--- START ---

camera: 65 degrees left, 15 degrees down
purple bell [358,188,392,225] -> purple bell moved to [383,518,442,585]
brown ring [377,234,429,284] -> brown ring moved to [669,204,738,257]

--- END ---
--- START ---

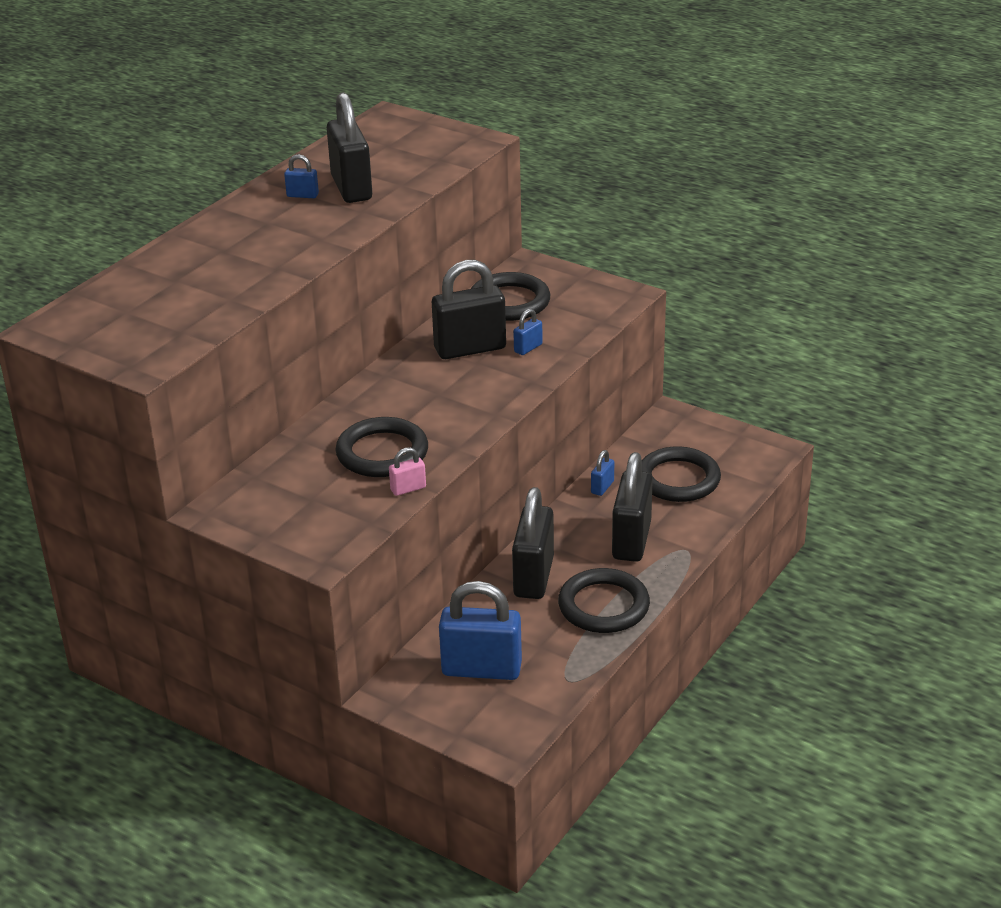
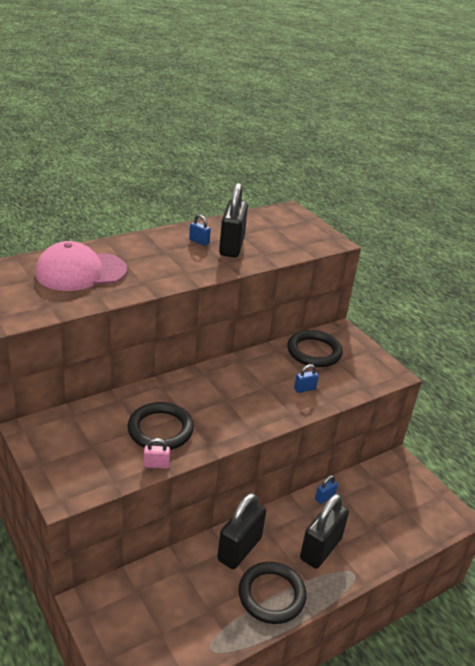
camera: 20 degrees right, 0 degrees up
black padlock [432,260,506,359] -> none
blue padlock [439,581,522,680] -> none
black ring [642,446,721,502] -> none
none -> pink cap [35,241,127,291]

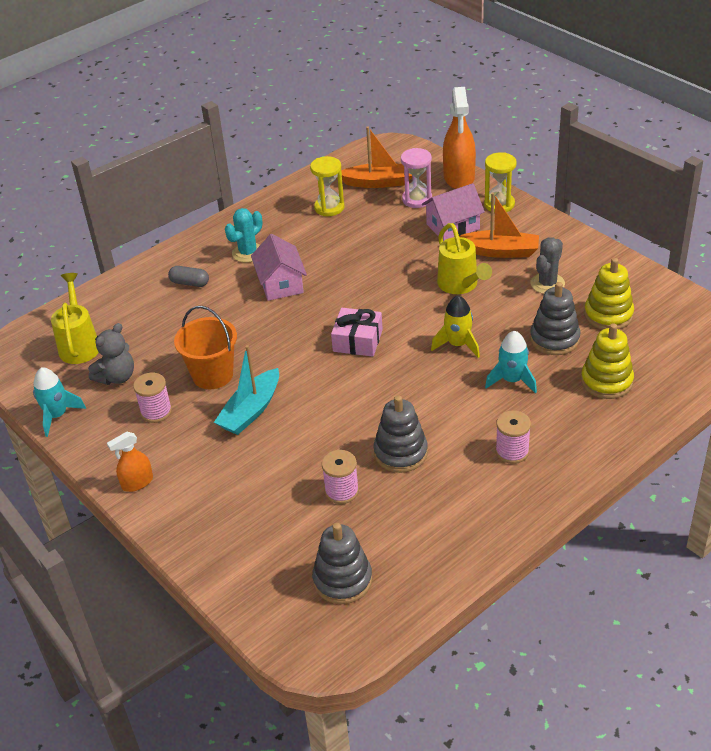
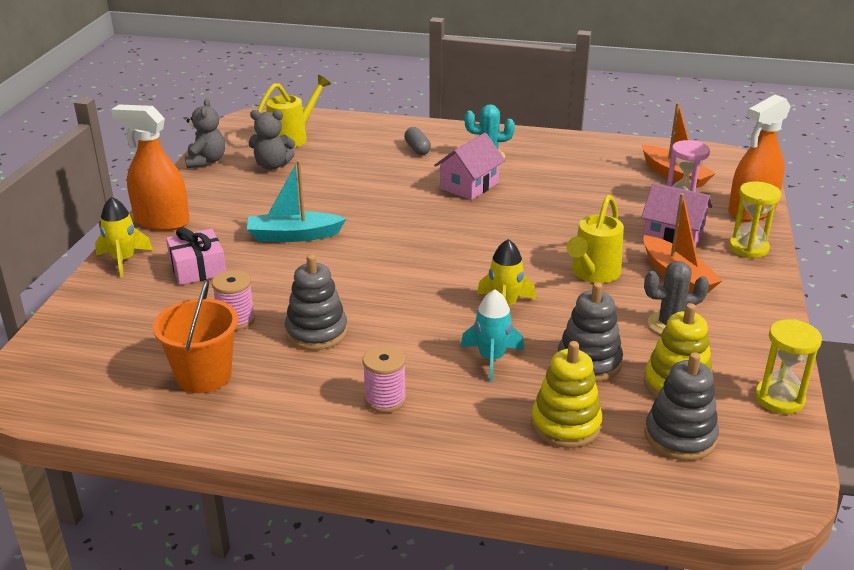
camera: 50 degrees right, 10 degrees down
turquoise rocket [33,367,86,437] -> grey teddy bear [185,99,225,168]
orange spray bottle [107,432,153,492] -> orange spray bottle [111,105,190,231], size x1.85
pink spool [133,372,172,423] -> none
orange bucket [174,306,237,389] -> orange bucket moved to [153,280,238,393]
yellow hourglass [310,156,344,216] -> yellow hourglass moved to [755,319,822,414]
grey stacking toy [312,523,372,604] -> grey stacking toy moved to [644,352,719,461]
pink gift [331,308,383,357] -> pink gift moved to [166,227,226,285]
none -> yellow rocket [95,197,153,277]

--- END ---

### Aim of the exercise
Transcribe, exactly and without additions, the lines of the records above, beginning with the line that contains "camera: 65 degrees left, 15 degrees down" and ending with the line that contains "brown ring [377,234,429,284]", both included.

### Exercise output
camera: 65 degrees left, 15 degrees down
purple bell [358,188,392,225] -> purple bell moved to [383,518,442,585]
brown ring [377,234,429,284] -> brown ring moved to [669,204,738,257]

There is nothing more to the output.